Entries from a dataset:
━━━━━━━━━━━━━━━━
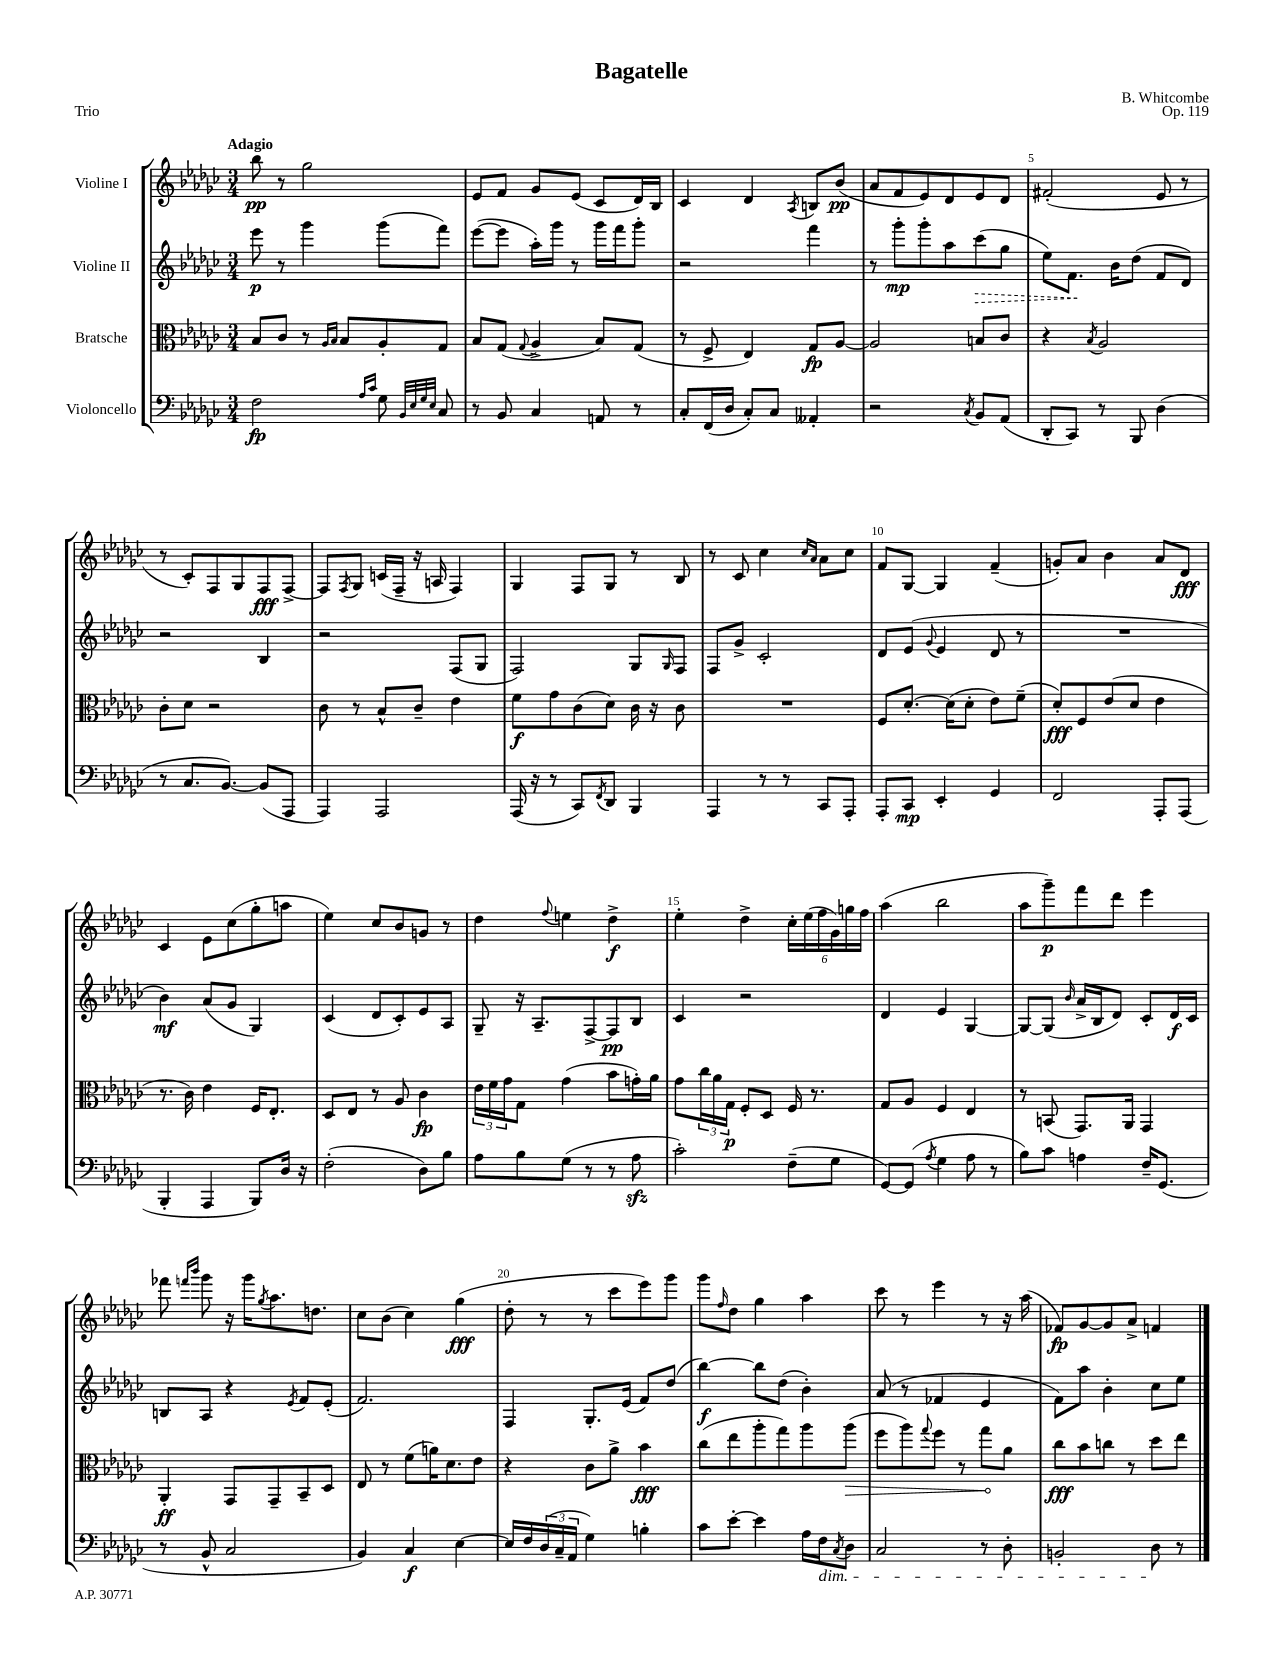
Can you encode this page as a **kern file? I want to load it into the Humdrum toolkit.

**kern	**kern	**kern	**kern
*staff4	*staff3	*staff2	*staff1
*clefF4	*clefC3	*clefG2	*clefG2
*k[b-e-a-d-g-c-]	*k[b-e-a-d-g-c-]	*k[b-e-a-d-g-c-]	*k[b-e-a-d-g-c-]
*M3/4	*M3/4	*M3/4	*M3/4
2F	8B-	8eee-	8bb-
.	8c-	8r	8r
.	8r	4ggg-	2gg-
.	16qqA-	.	.
.	16qqB-	.	.
.	8B-	.	.
16qqA-	.	.	.
16qqc-	.	.	.
8G-	8A-'	(8ggg-	.
32qqBB-	.	.	.
32qqE-	.	.	.
32qqG-	.	.	.
32qqE-	.	.	.
8C-	8G-	8fff)	.
=	=	=	=
8r	8B-	([8eee-	8e-
8BB-	(8G-	8eee-]	8f
.	8qqG-	.	.
4C-	4A-^	16aa-')	8g-
.	.	16ggg-	.
.	.	8r	(8e-
8AA	8B-)	16ggg-	8c-
.	.	16fff	.
8r	(8G-	8ggg-'	16d-)
.	.	.	16B-
=	=	=	=
8C-'	8r	2r	4c-
(16FF	8F^	.	.
16D-	.	.	.
8C-')	4E-)	.	4d-
8C-	.	.	.
.	.	.	8qA-
4AA--'	8G-	4fff	8B
.	[8A-	.	(8b-
=	=	=	=
2r	2A-]	8r	8a-
.	.	8ggg-'	8f
.	.	8ggg-'	8e-)
.	.	8aa-	8d-
8qC-	.	.	.
8BB-	8B	(8ccc-	8e-
(8AA-	8c-	8gg-	8d-
=	=	=	=
8DD-'	4r	8ee-)	(2f#'
8CC-)	.	8.f	.
.	8qB-	.	.
8r	2A-	.	.
.	.	16b-	.
8BBB-	.	(8dd-	.
(4D-	.	8f	8e-
.	.	8d-)	8r
=	=	=	=
8r	8c-'	2r	8r
8.C-	8d-	.	8c-')
.	2r	.	8F
[8.BB-)	.	.	.
.	.	.	8G-
(8BB-]	.	4B-	8F
8AAA-	.	.	[8F^
=	=	=	=
4AAA-)	8c-	2r	8F]
.	.	.	8qF
.	8r	.	8G-
2AAA-	8B-^^	.	(16c
.	.	.	16F~
.	8c-~	.	16r
.	.	.	16A
.	4e-	(8F	4F)
.	.	8G-	.
=	=	=	=
(16AAA-	8f	2F)	4G-
16r	.	.	.
8r	8g-	.	.
8CC-)	(8c-	.	8F
8qFF	.	.	.
8DD-	8d-)	.	8G-
4BBB-	16c-	8G-	8r
.	16r	.	.
.	.	16qqG-	.
.	8c-	8F	8B-
=	=	=	=
4AAA-	2.r	8F	8r
.	.	8g-^	8c-
8r	.	2c-'	4cc-
8r	.	.	.
.	.	.	16qqcc-
.	.	.	16qqa-
8CC-	.	.	8a-
8AAA-'	.	.	8cc-
=	=	=	=
8AAA-'	8F	8d-	8f
8CC-	[8.d-'	(8e-	[8G-
.	.	8qqg-	.
4EE-'	.	4e-	4G-]
.	(16d-]	.	.
.	8d-'	.	.
4GG-	8e-)	8d-	(4f~
.	(8f~	8r	.
=	=	=	=
2FF	8d-')	2.r	8g')
.	8F	.	8a-
.	(8e-	.	4b-
.	8d-	.	.
8AAA-'	4e-	.	8a-
(8AAA-	.	.	8d-
=	=	=	=
4BBB-'	8.r	4b-)	4c-
.	16c-)	.	.
4AAA-	4e-	(8a-	8e-
.	.	8g-	(8cc-
8BBB-)	16F	4G-)	8gg-'
.	8.E-'	.	.
16D-	.	.	8aa
16r	.	.	.
=	=	=	=
(2F'	8D-	(4c-	4ee-)
.	8E-	.	.
.	8r	8d-	8cc-
.	8A-	8c-')	8b-
8D-)	4c-	8e-	8g
8B-	.	8A-	8r
=	=	=	=
8A-	24e-	8G-~	4dd-
.	24f	.	.
.	24g-	.	.
8B-	8G-	16r	.
.	.	8.A-~	.
.	.	.	8qqff
(8G-	(4g-	.	4ee
8r	.	[8F^	.
8r	8b-	8F]	4dd-^
8A-	16g')	8B-	.
.	16a-	.	.
=	=	=	=
2c-')	8g-	4c-	4ee-'
.	24cc-	.	.
.	24a-	.	.
.	24G-	.	.
.	8F'	2r	4dd-^
.	8D-	.	.
(8F~	16F	.	24cc-'
.	.	.	(24ee-
.	8.r	.	.
.	.	.	24ff
8G-	.	.	24g-)
.	.	.	24gg
.	.	.	24ff
=	=	=	=
[8GG-)	8G-	4d-	(4aa-
(8GG-]	8A-	.	.
8qA-	.	.	.
4G-	4F	4e-	2bb-
8A-	4E-	[4G-	.
8r	.	.	.
=	=	=	=
8B-)	8r	8G-_	8aa-
8c-	(8BB	(8G-]	8ggg-~)
.	.	16qqb-	.
4A	8.GG-)	16a-^	8fff
.	.	16B-	.
.	.	8d-)	8ddd-
.	16AA-	.	.
16F~	4GG-	8c-'	4eee-
(8.GG-	.	.	.
.	.	16d-	.
.	.	16c-	.
=	=	=	=
8r	4AA-'	8B	8fff-
.	.	.	16qqfff
.	.	.	16qqbbb-
8BB-^^	.	8A-	8ggg-
2C-	8GG-	4r	16r
.	.	.	16ggg-
.	.	.	8qgg-
.	8GG-~	.	8.aa-
.	.	8qe-	.
.	8BB-~	8f	.
.	.	.	8.dd
.	8D-	(8e-'	.
=	=	=	=
4BB-)	8E-	2.f)	8cc-
.	8r	.	(8b-
4C-	(8f	.	4cc-)
.	16a)	.	.
.	8.d-	.	.
[4E-	.	.	(4gg-
.	8e-	.	.
=	=	=	=
16E-]	4r	4F	8dd-'
16F	.	.	.
(24D-	.	.	8r
24C-~	.	.	.
24AA-	.	.	.
4G-)	8c-	8.G-'	8r
.	8a-^	.	8ccc-
.	.	(16e-	.
4B'	4b-	8f)	8eee-)
.	.	(8dd-	8ggg-
=	=	=	=
8c-	(8cc-	[4bb-)	8ggg-
.	.	.	16qqff
[8e-'	8ee-	.	8dd-
4e-]	8aa-'	8bb-]	4gg-
.	8gg-)	(8dd-	.
16A-	8aa-	4b-')	4aa-
16F	.	.	.
8qC-	.	.	.
8D-	(8aa-	.	.
=	=	=	=
2C-	8ff	(8a-	8ccc-
.	8aa-)	8r	8r
.	8qqgg-	.	.
.	8ff	4f-	4eee-
.	8r	.	.
8r	8gg-	4e-	8r
8D-'	8a-	.	16r
.	.	.	(16aa-
=	=	=	=
2BB'	8cc-	8f)	8f-)
.	8b-	8aa-	[8g-
.	8cc	4b-'	8g-]
.	8r	.	8a-^
8D-	8dd-	8cc-	4f
8r	8ee-	8ee-	.
==	==	==	==
*-	*-	*-	*-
━━━━━━━━━━━━━━━━
Problem description:
Report how many lines of the listing contain the string "kern", with case counting. Give only the number.

Written solution:
2